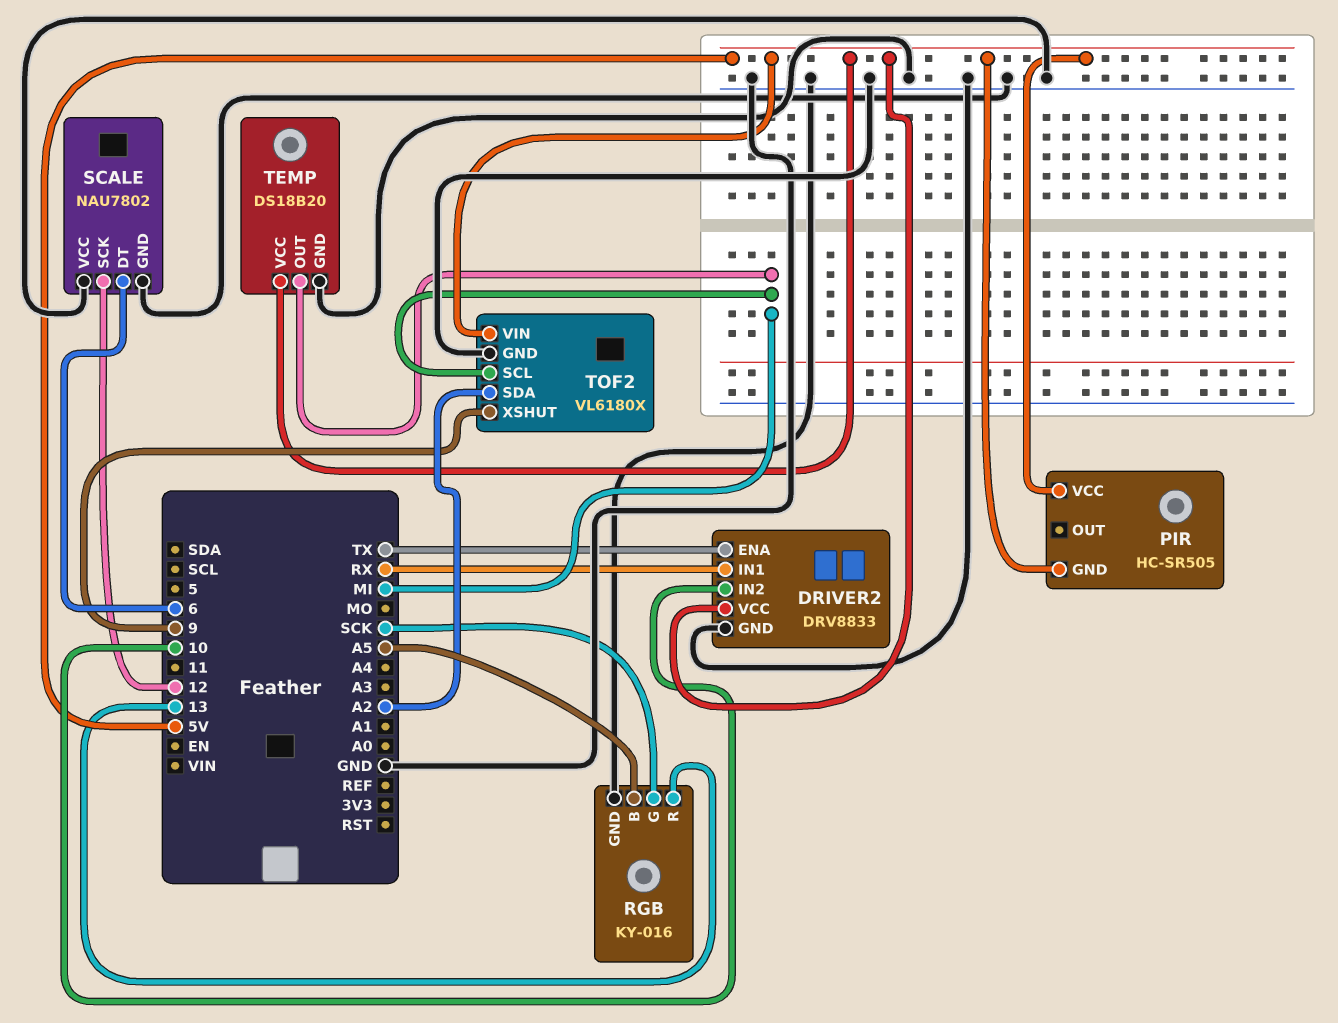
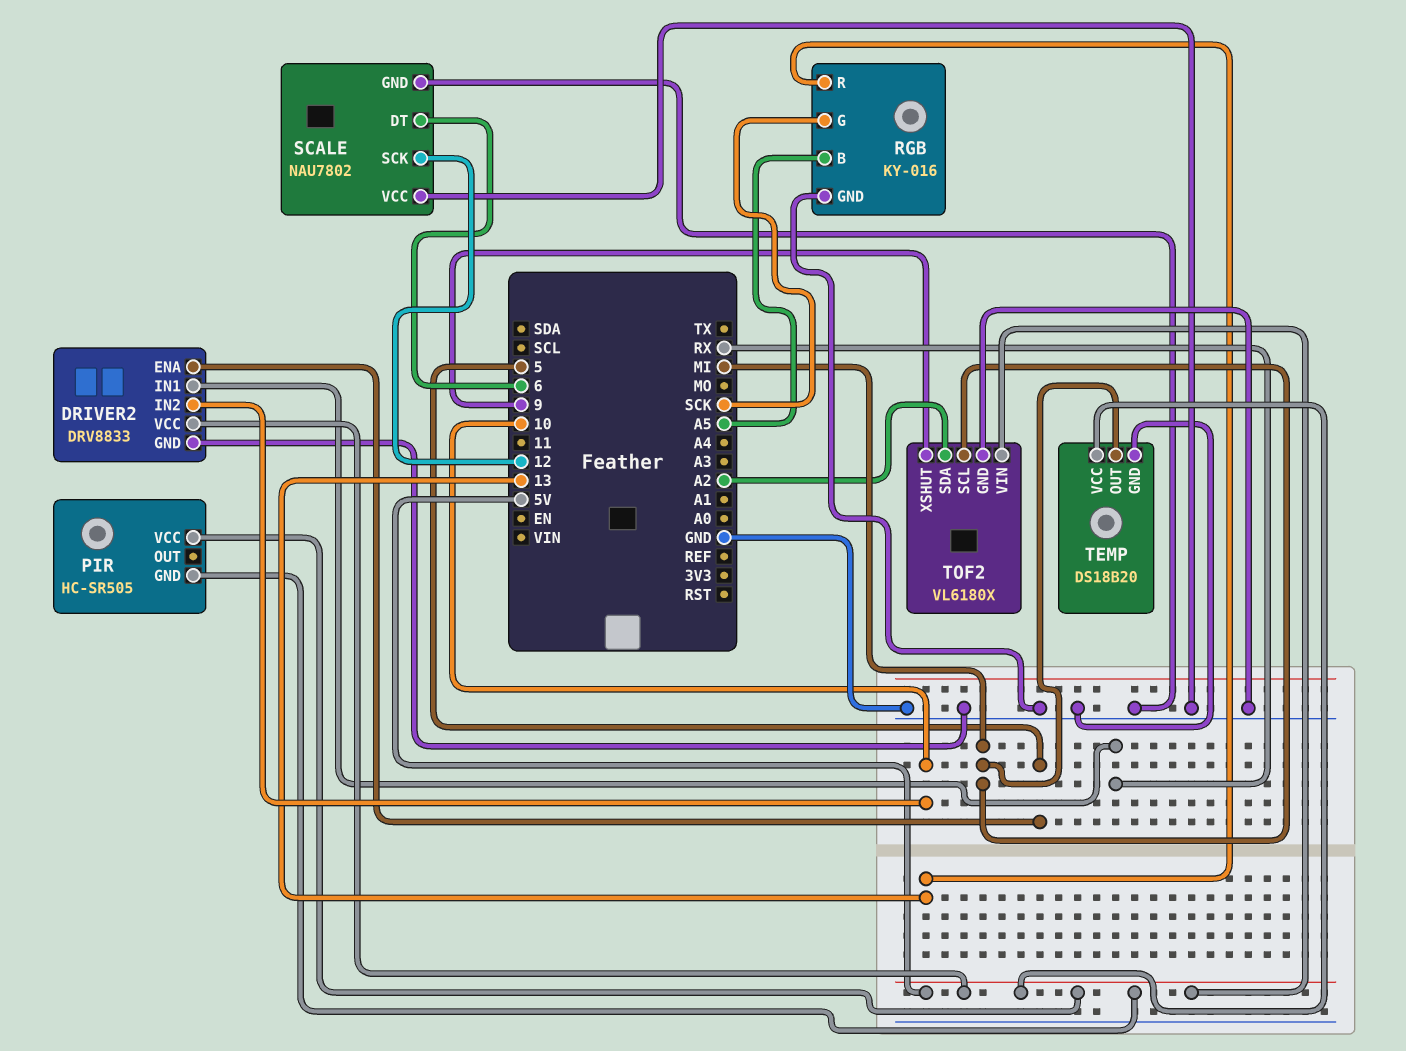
DRIVER2 pin ENA: TX -> 5

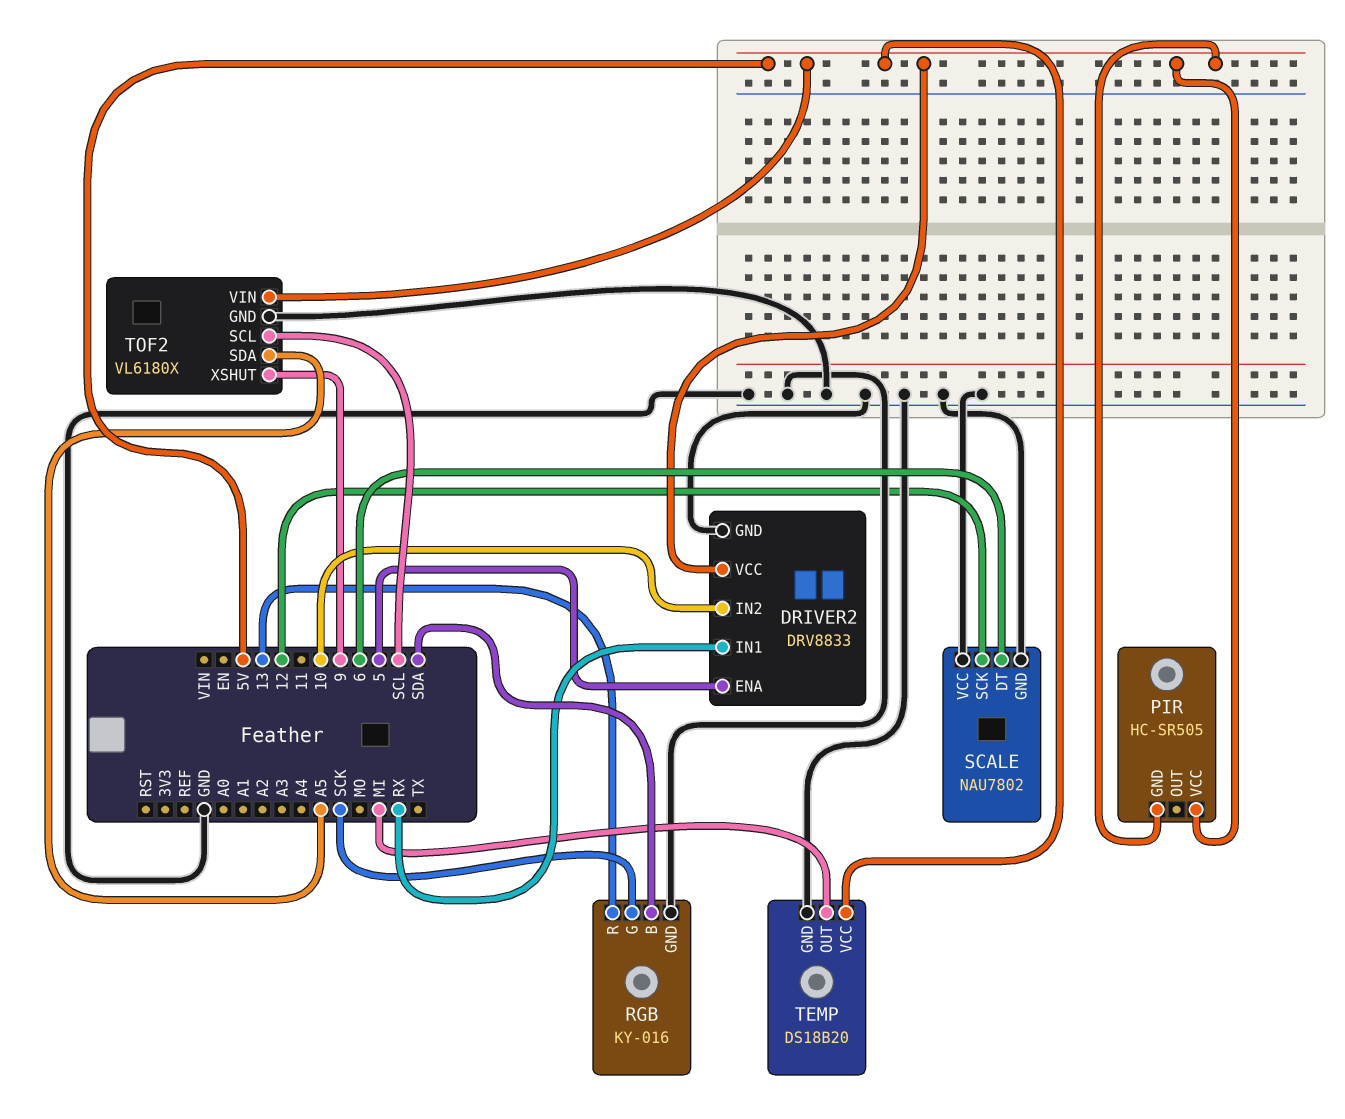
RGB pin B: A5 -> SDA
TOF2 pin SCL: MI -> SCL
TOF2 pin SDA: A2 -> A5

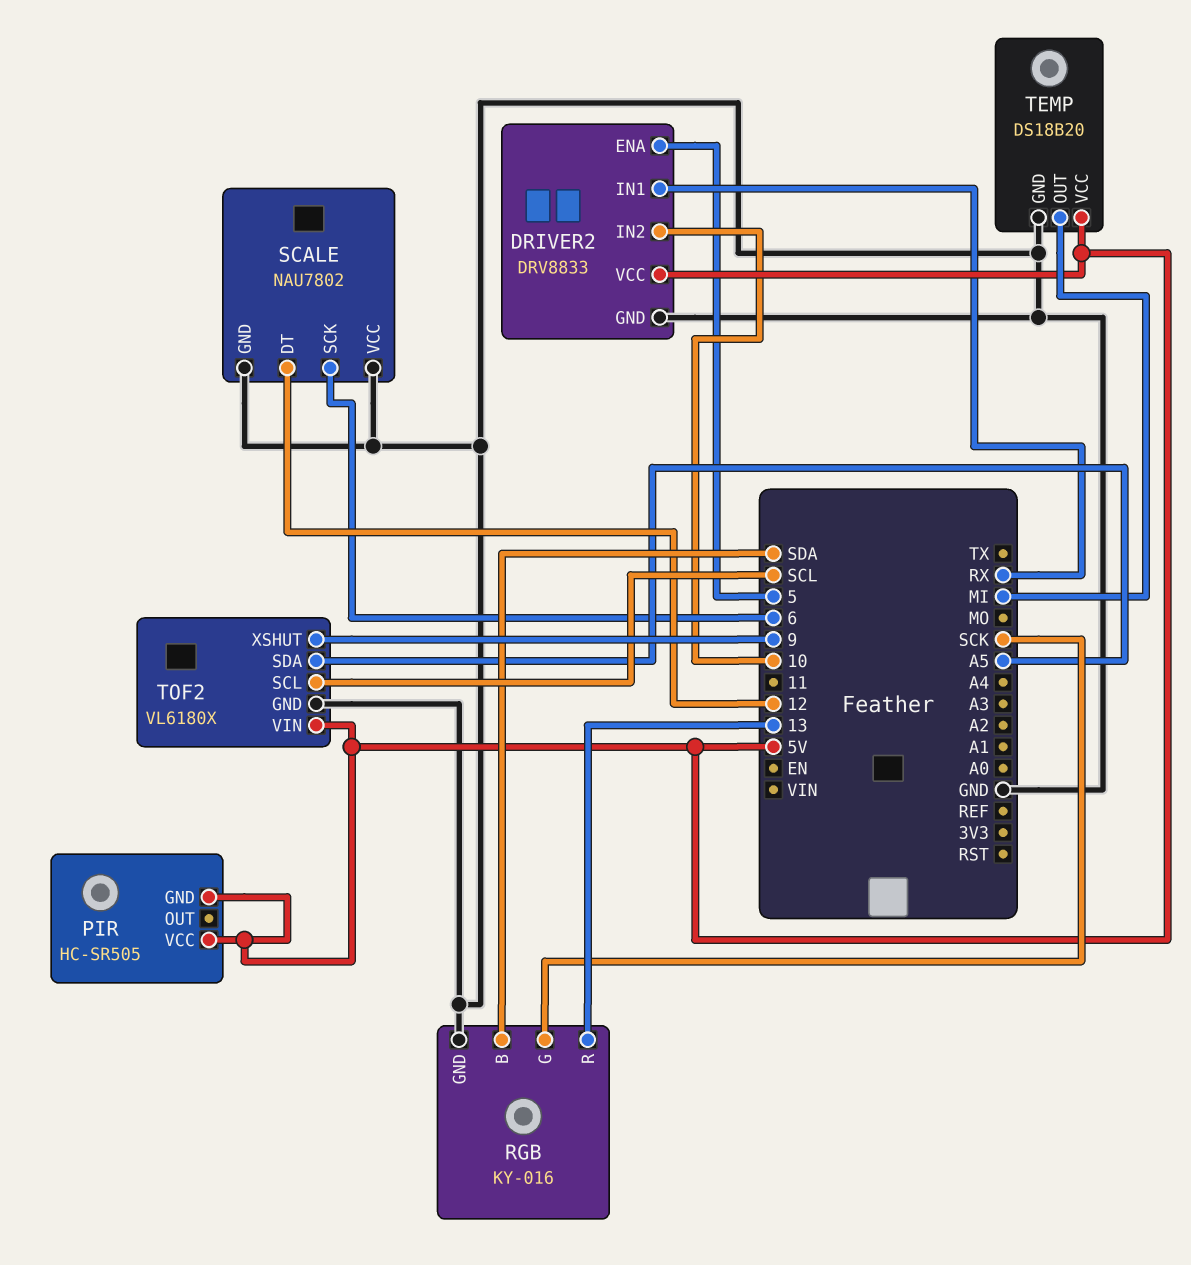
SCALE pin DT: 6 -> 12
SCALE pin SCK: 12 -> 6

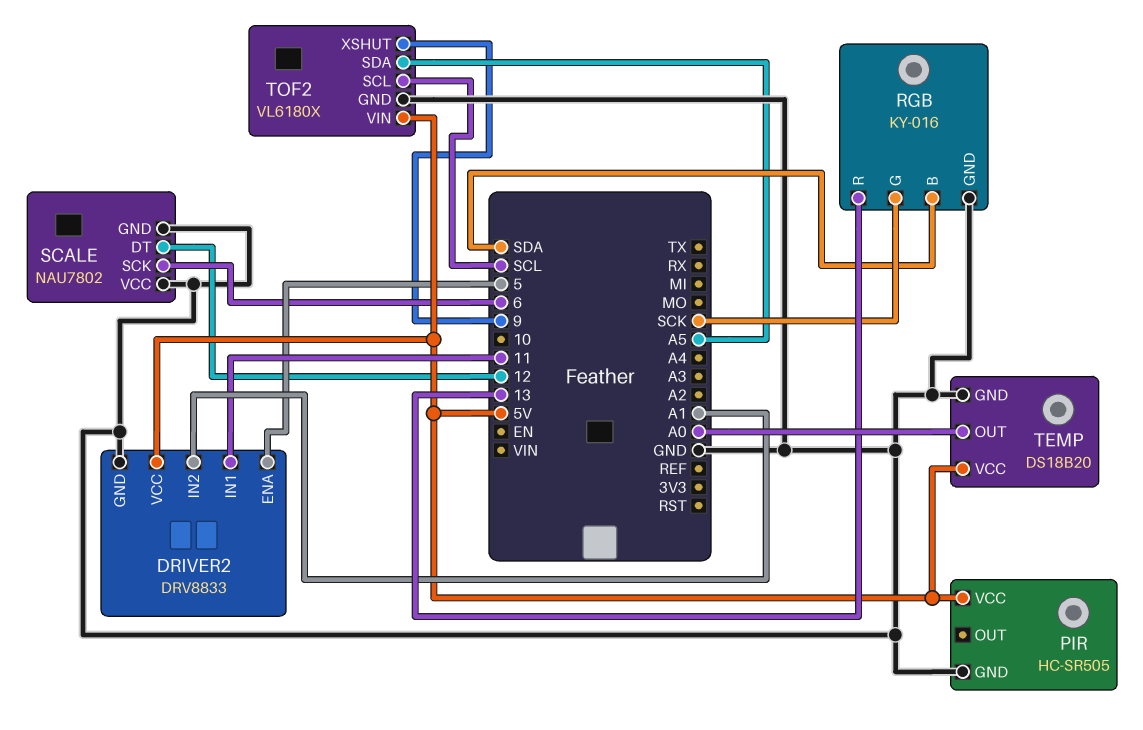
DRIVER2 pin IN1: RX -> 11
DRIVER2 pin IN2: 10 -> A1
PIR pin GND: 5V -> GND
TEMP pin OUT: MI -> A0

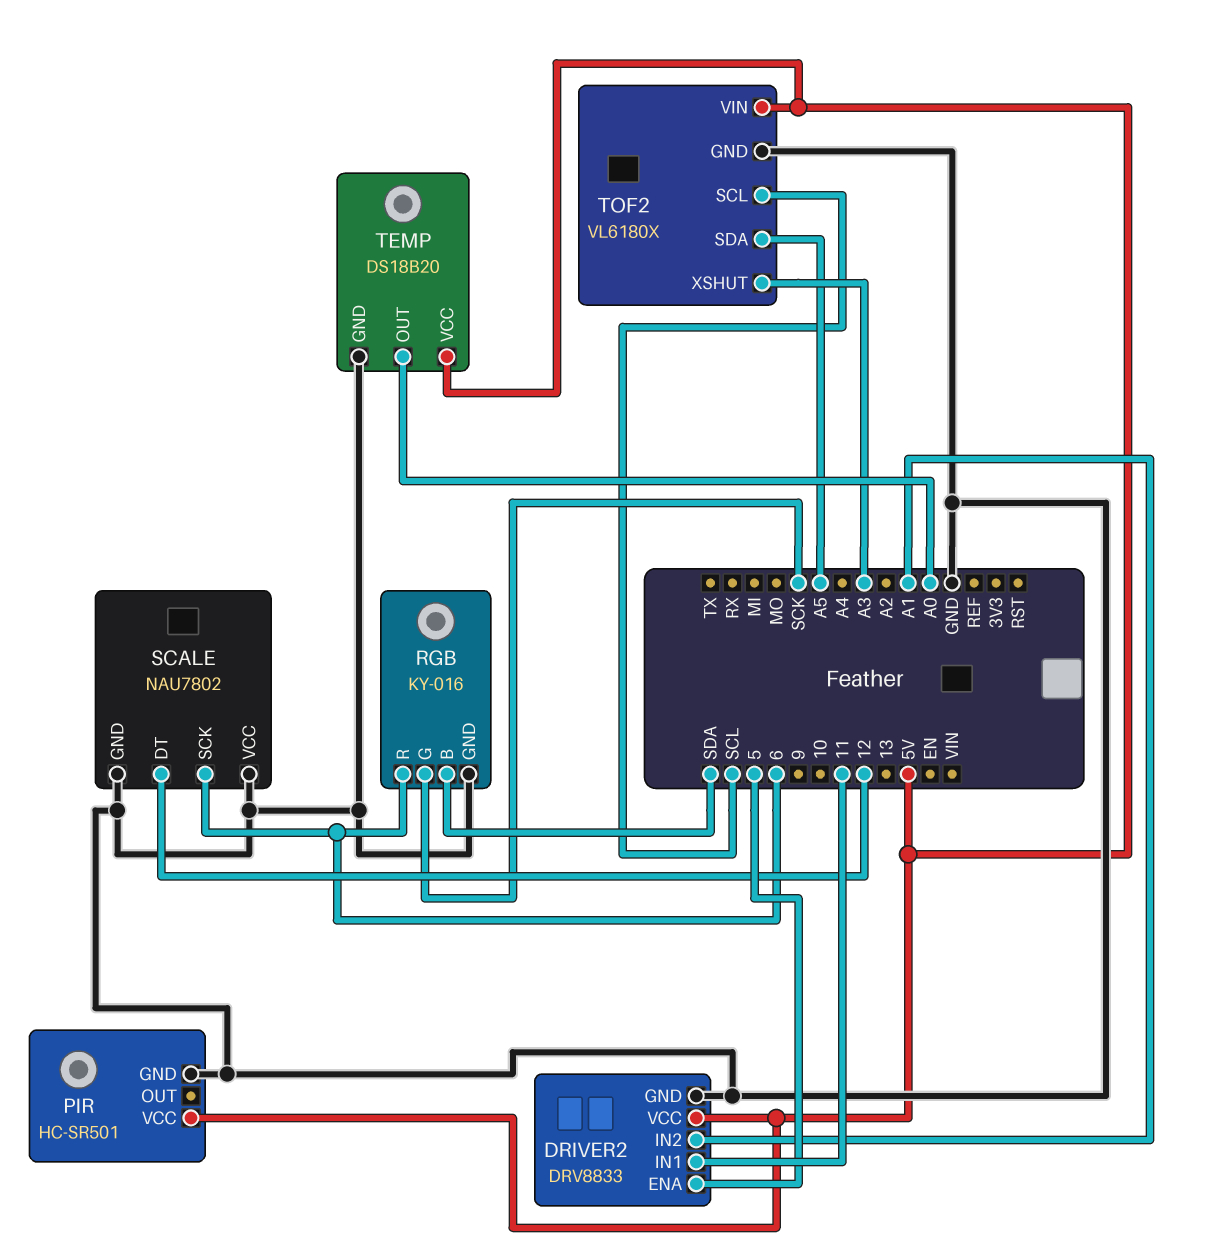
PIR: HC-SR505 -> HC-SR501
RGB pin R: 13 -> 6
TOF2 pin XSHUT: 9 -> A3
•••••
* **Problem statement**
Could you output the listing word for word, omitting every picture?

* **Reply to the exercise**
DRIVER2 pin ENA: TX -> 5

RGB pin B: A5 -> SDA
TOF2 pin SCL: MI -> SCL
TOF2 pin SDA: A2 -> A5

SCALE pin DT: 6 -> 12
SCALE pin SCK: 12 -> 6

DRIVER2 pin IN1: RX -> 11
DRIVER2 pin IN2: 10 -> A1
PIR pin GND: 5V -> GND
TEMP pin OUT: MI -> A0

PIR: HC-SR505 -> HC-SR501
RGB pin R: 13 -> 6
TOF2 pin XSHUT: 9 -> A3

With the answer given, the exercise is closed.